Task details:
If a line in the listing below includes the word "right", pick it out.

═════ Material provided

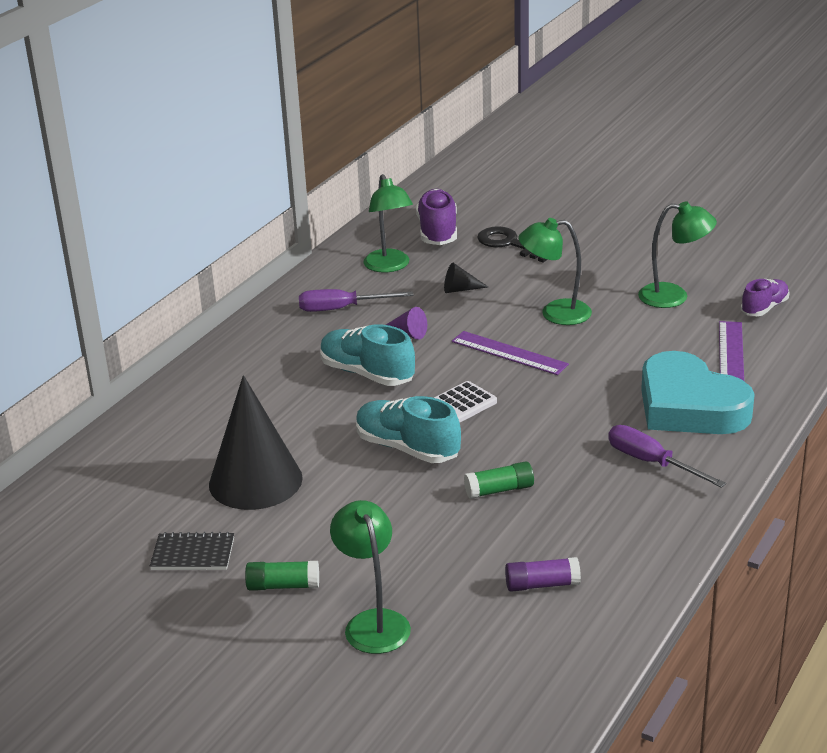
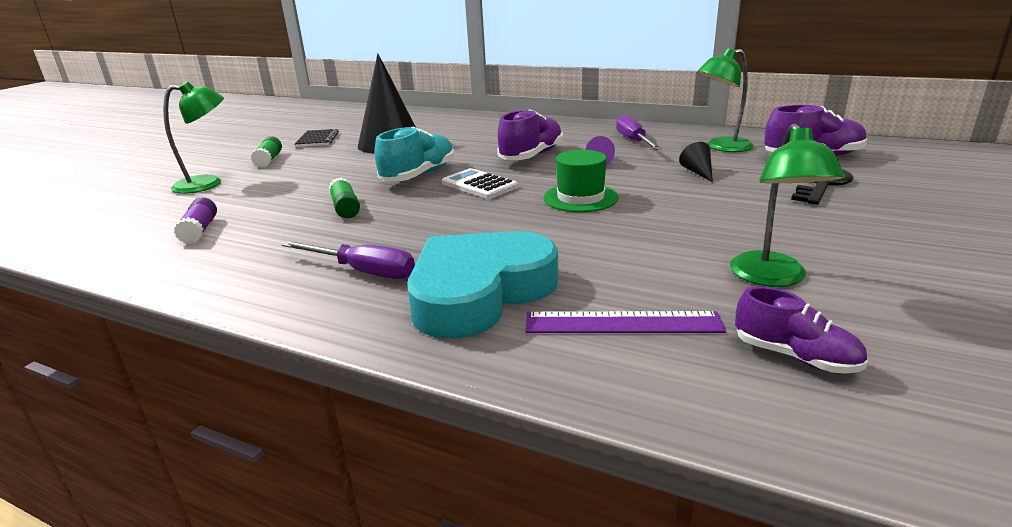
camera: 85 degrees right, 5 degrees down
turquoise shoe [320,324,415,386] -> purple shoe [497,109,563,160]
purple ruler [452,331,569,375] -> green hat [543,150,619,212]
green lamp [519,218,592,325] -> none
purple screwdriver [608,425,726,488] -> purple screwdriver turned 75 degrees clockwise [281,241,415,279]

══════════
═════ Material provided

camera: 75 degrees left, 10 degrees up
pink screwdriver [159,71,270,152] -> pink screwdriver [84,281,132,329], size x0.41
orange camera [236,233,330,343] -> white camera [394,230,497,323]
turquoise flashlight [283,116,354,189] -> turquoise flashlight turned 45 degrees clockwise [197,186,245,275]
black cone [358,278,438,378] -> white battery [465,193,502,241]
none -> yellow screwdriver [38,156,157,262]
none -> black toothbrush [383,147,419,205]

══════════
═════ Material provided

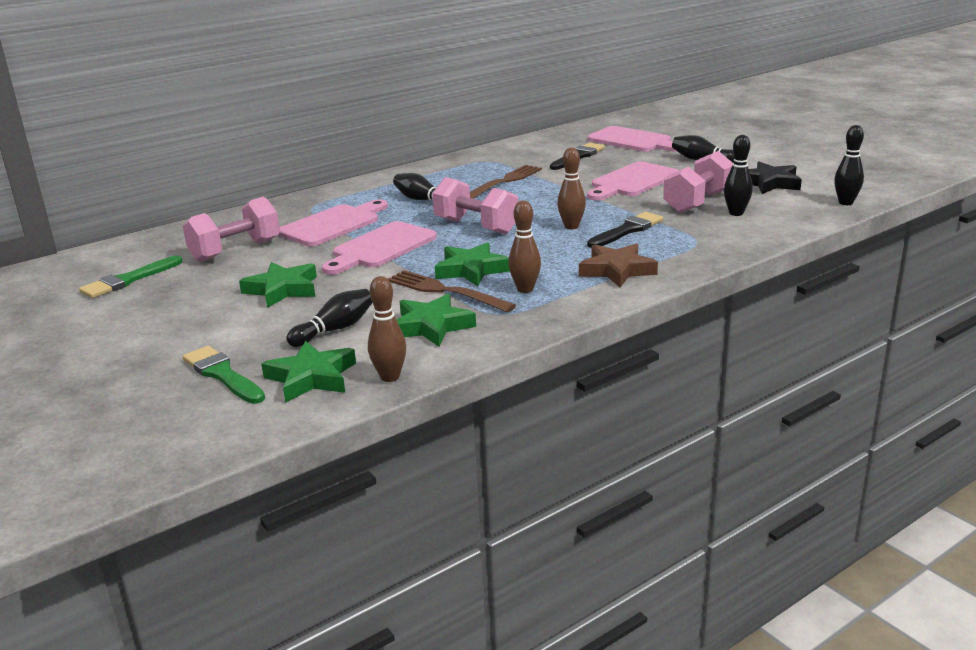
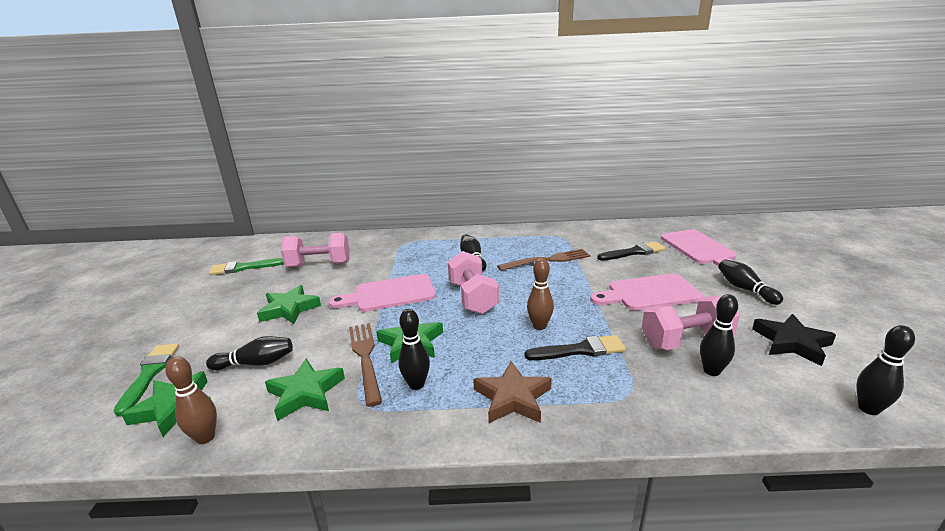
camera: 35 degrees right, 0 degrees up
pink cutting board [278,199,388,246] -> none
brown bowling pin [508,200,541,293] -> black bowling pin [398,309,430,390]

══════════

Answer space:
camera: 85 degrees right, 5 degrees down
camera: 35 degrees right, 0 degrees up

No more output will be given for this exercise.